## [Task objective]
Write out the listing below in its entirety, minus the pictures, without changing a word.

## [Data section]
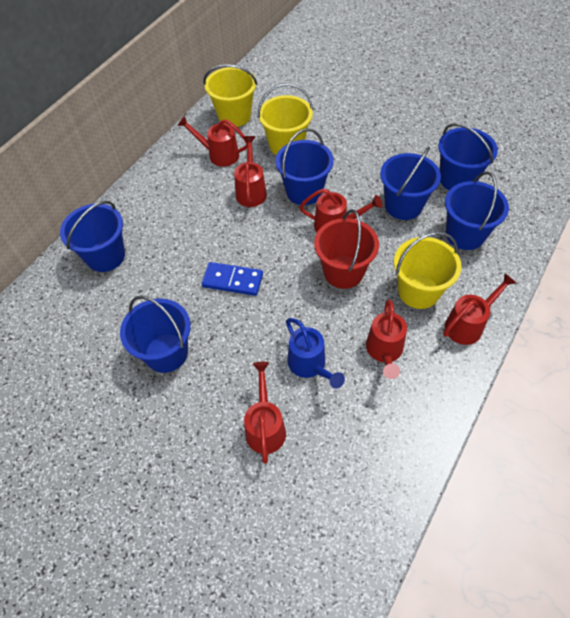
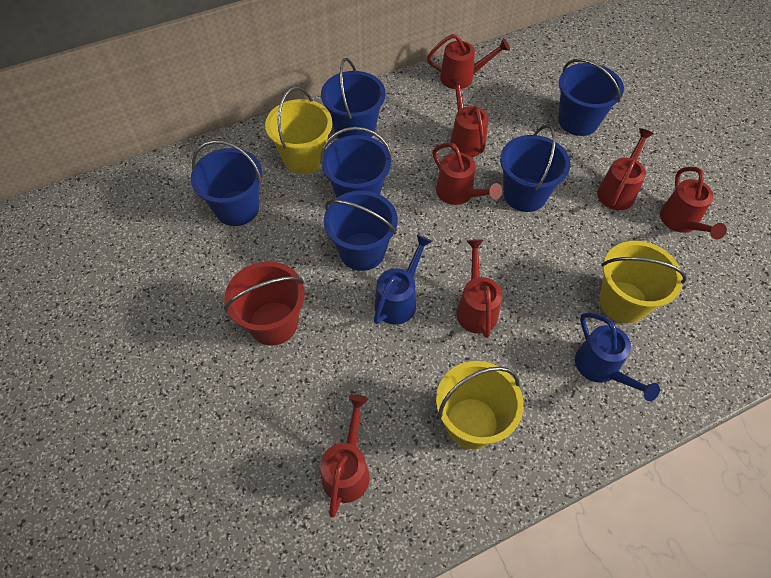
blue domino: 1 -> 0
blue watering can: 1 -> 2
red watering can: 6 -> 7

## [Result for this exercise]
blue domino: 1 -> 0
blue watering can: 1 -> 2
red watering can: 6 -> 7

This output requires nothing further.